• _Aim of the exercise_
Images are not part of the copy; write out the rest of the data exactly as given.

• _Records for the exercise_
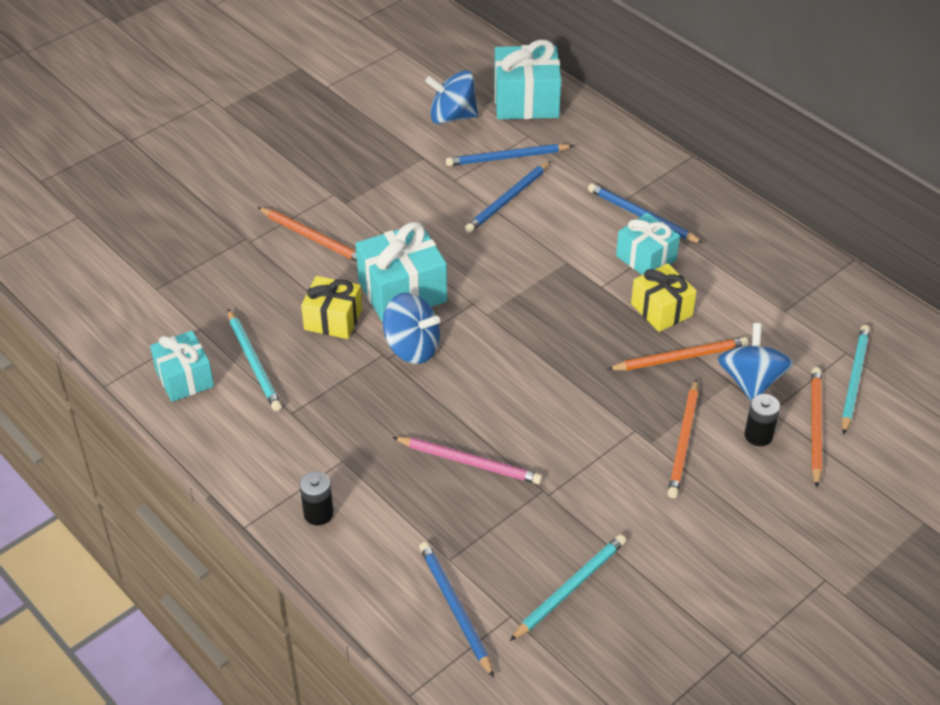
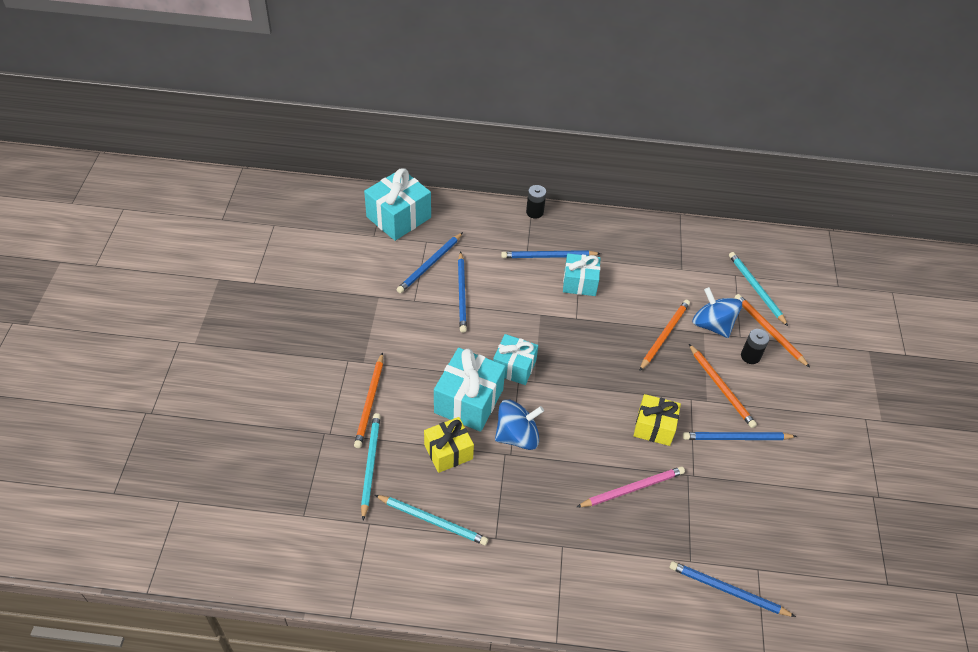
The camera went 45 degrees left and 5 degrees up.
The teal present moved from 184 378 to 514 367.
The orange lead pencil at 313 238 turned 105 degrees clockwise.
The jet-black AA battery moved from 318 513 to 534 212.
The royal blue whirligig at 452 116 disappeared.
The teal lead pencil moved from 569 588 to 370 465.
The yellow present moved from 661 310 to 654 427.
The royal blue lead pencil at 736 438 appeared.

• _Task answer_
The camera went 45 degrees left and 5 degrees up.
The teal present moved from 184 378 to 514 367.
The orange lead pencil at 313 238 turned 105 degrees clockwise.
The jet-black AA battery moved from 318 513 to 534 212.
The royal blue whirligig at 452 116 disappeared.
The teal lead pencil moved from 569 588 to 370 465.
The yellow present moved from 661 310 to 654 427.
The royal blue lead pencil at 736 438 appeared.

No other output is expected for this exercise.